[Records drawn from a dataset]
* * *

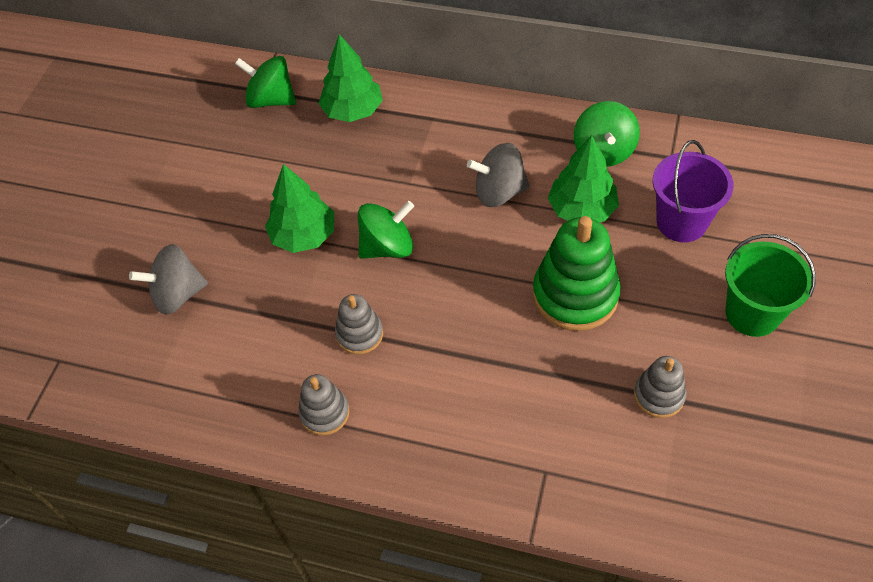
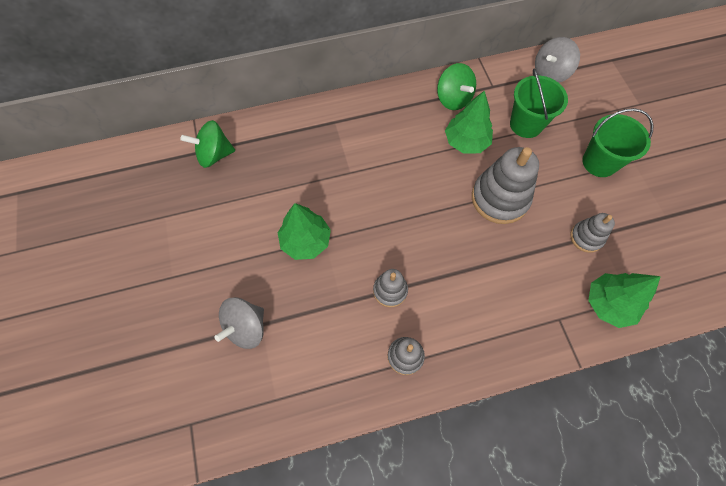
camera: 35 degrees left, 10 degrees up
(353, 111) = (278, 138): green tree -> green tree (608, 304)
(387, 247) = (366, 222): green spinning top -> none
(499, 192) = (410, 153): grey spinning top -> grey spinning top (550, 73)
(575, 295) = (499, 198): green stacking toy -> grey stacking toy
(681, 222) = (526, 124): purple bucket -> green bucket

* * *

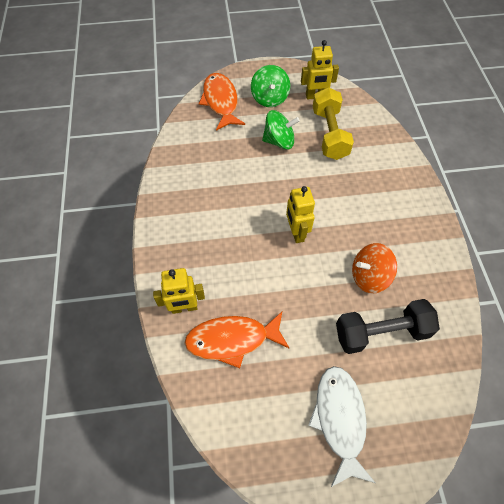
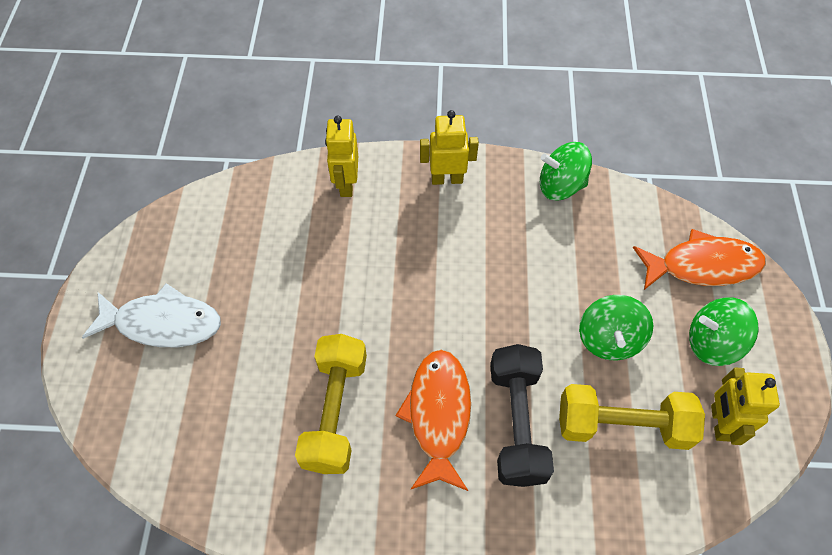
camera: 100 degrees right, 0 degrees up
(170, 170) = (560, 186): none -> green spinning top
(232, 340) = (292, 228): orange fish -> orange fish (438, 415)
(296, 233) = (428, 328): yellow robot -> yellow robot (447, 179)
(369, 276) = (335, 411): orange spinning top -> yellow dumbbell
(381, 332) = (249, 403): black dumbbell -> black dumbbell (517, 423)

* * *

Look through the entries above, find each line containing "degrees", and copy it.

camera: 35 degrees left, 10 degrees up
camera: 100 degrees right, 0 degrees up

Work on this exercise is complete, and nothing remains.